== Records for this task

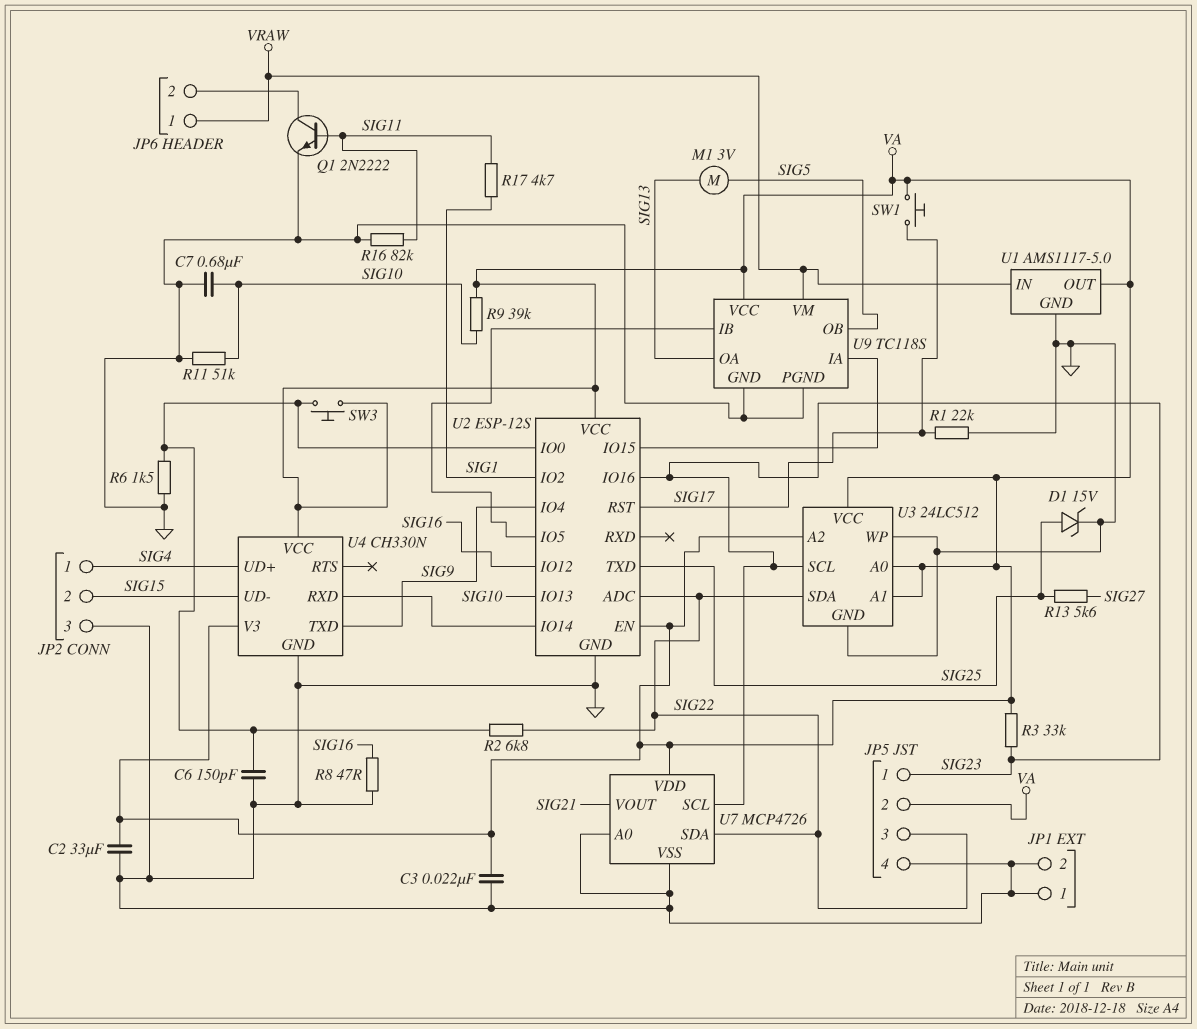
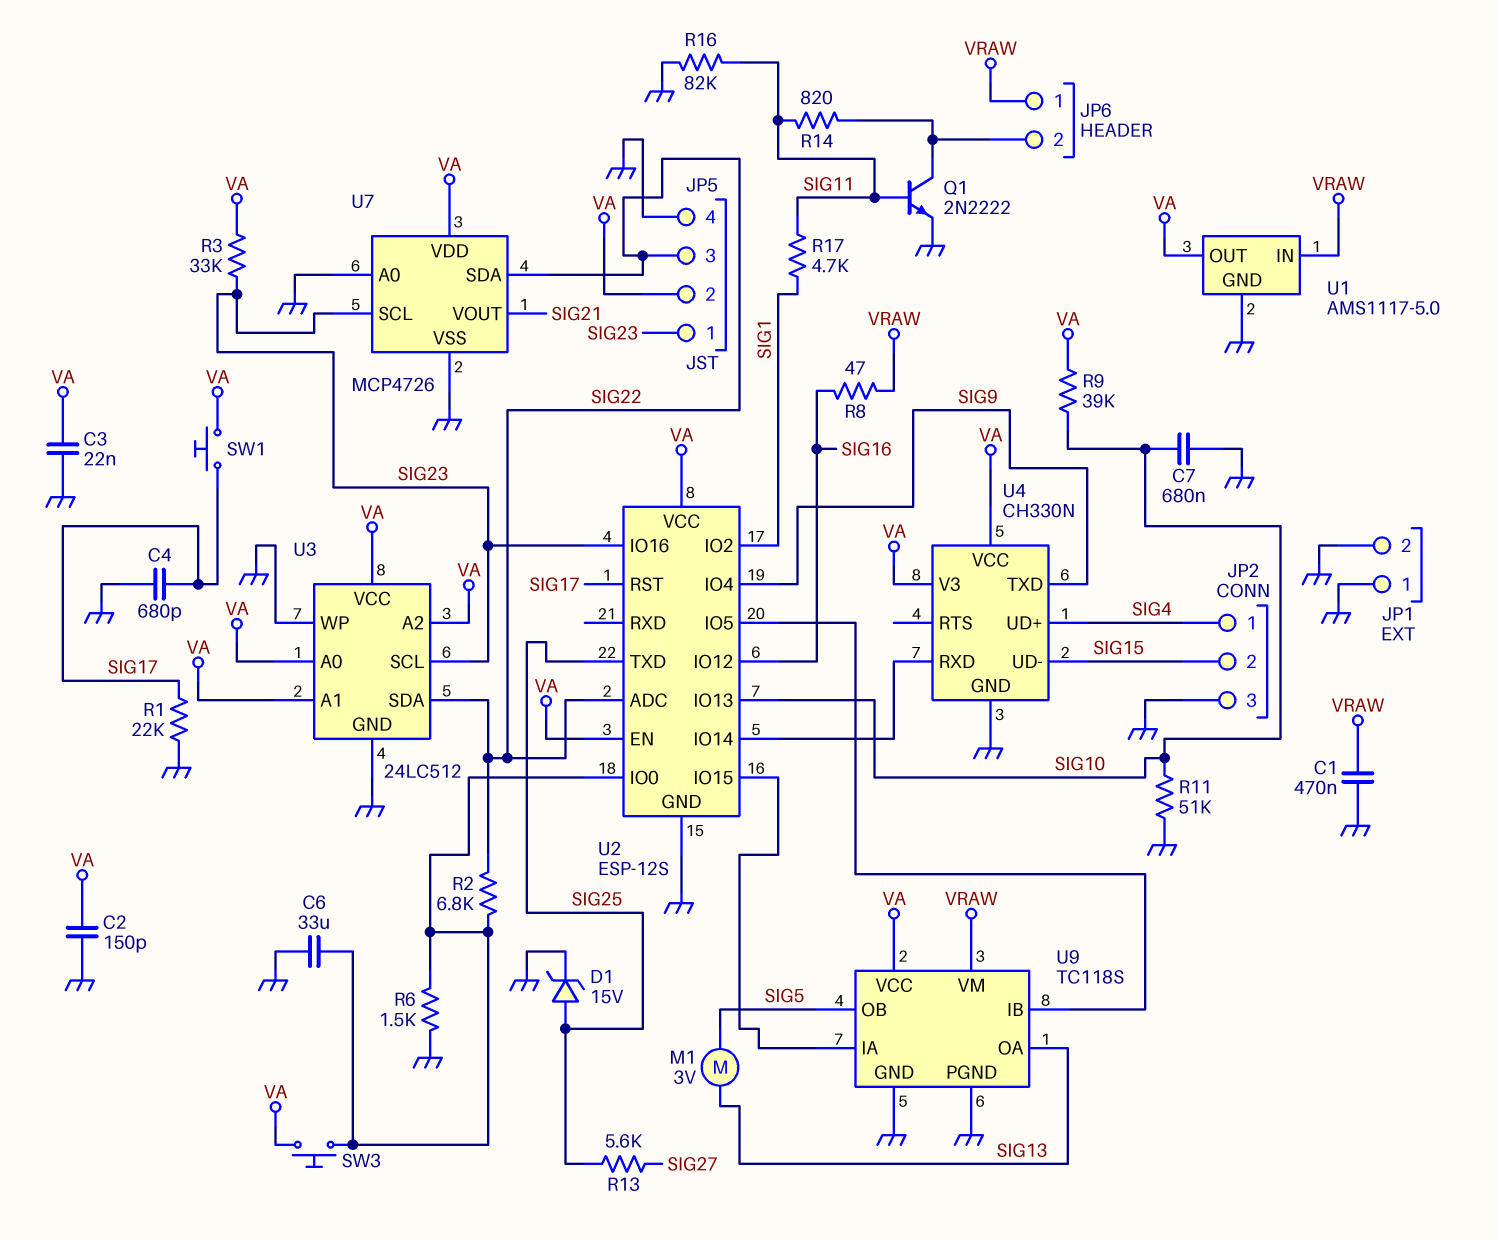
C1: none -> 470nF (GND, VRAW)
C2: 33uF (GND, VA) -> 150pF (GND, VA)
C4: none -> 680pF (GND, SIG17)
C6: 150pF (GND, U2/IO0) -> 33uF (GND, U2/IO0)
R8: 47 (GND, SIG16) -> 47 (SIG16, VRAW)
R14: none -> 820 (JP6/2, SIG11)

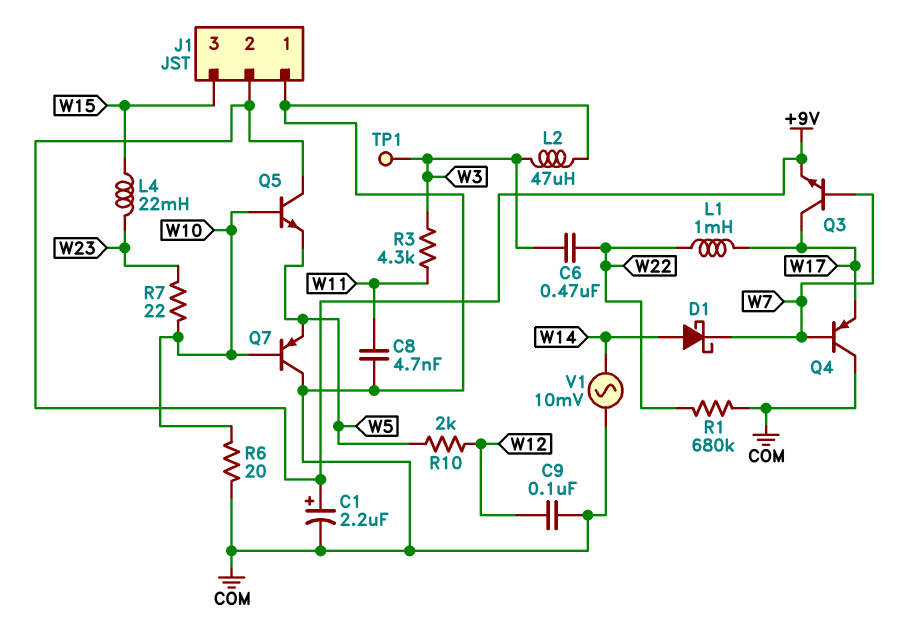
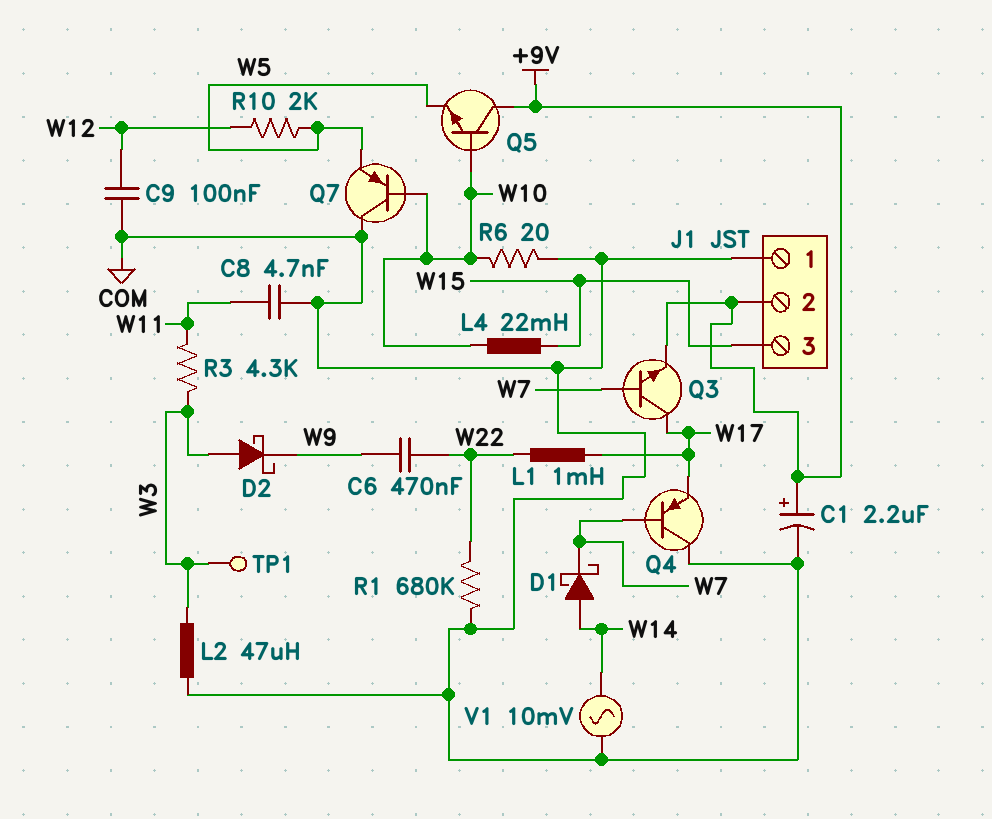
C6: 470nF (W3, W22) -> 470nF (W9, W22)
D2: none -> schottky (A W3, K W9)
L4: 22mH (W15, W23) -> 22mH (W10, W15)
R7: 22 (W10, W23) -> none

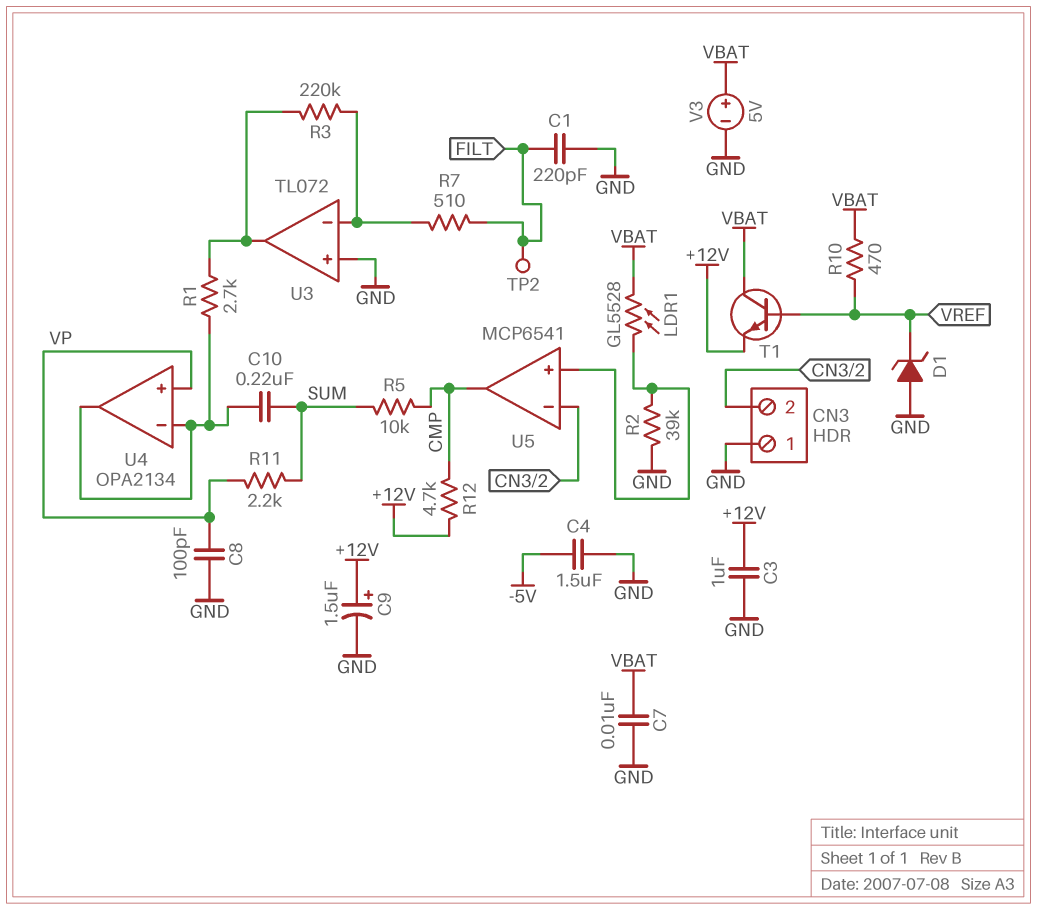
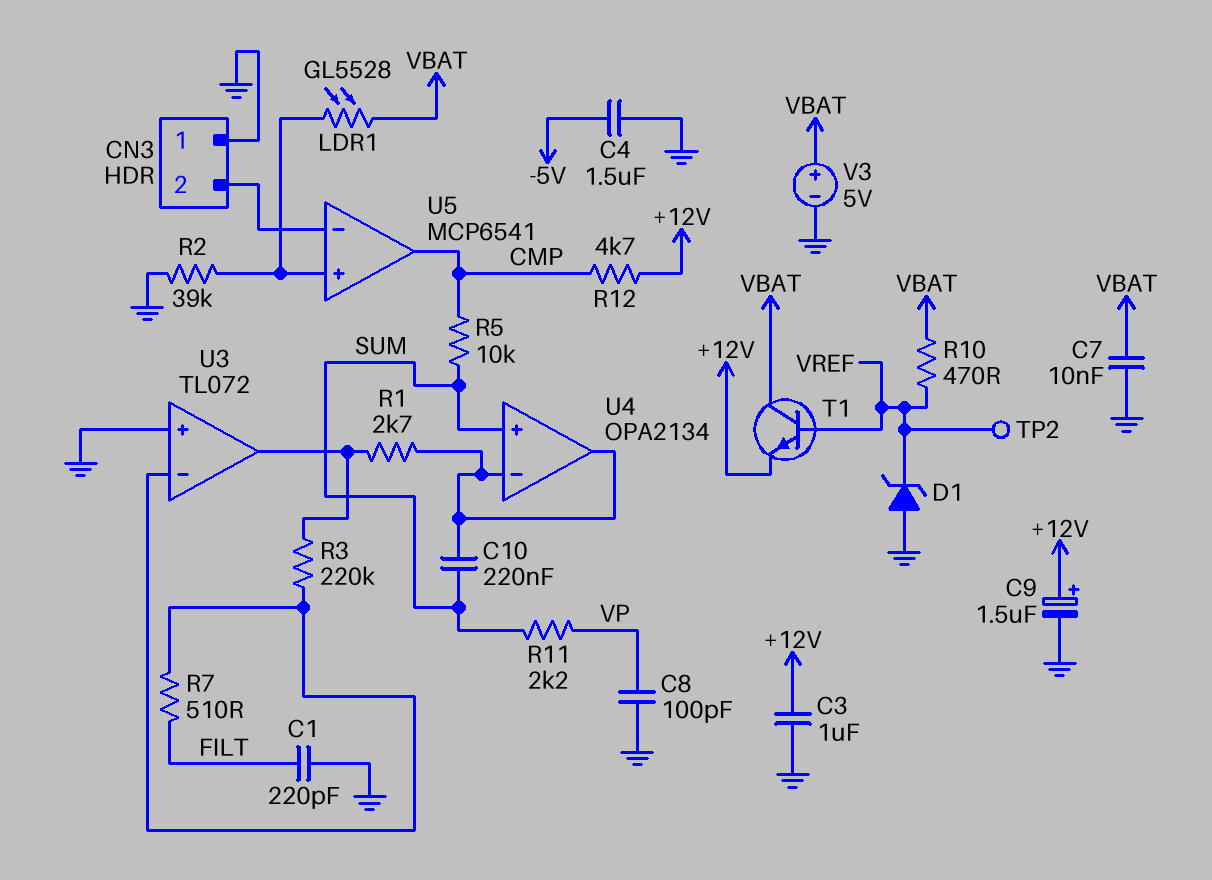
TP2: test point (FILT) -> test point (VREF)
U4 pin in+: VP -> SUM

====

- Problem statement
Output the records above as they stand, from the first line to the line with "D2: none -> schottky (A W3, K W9)", inclusive, and exclude the pictures.

- Answer
C1: none -> 470nF (GND, VRAW)
C2: 33uF (GND, VA) -> 150pF (GND, VA)
C4: none -> 680pF (GND, SIG17)
C6: 150pF (GND, U2/IO0) -> 33uF (GND, U2/IO0)
R8: 47 (GND, SIG16) -> 47 (SIG16, VRAW)
R14: none -> 820 (JP6/2, SIG11)

C6: 470nF (W3, W22) -> 470nF (W9, W22)
D2: none -> schottky (A W3, K W9)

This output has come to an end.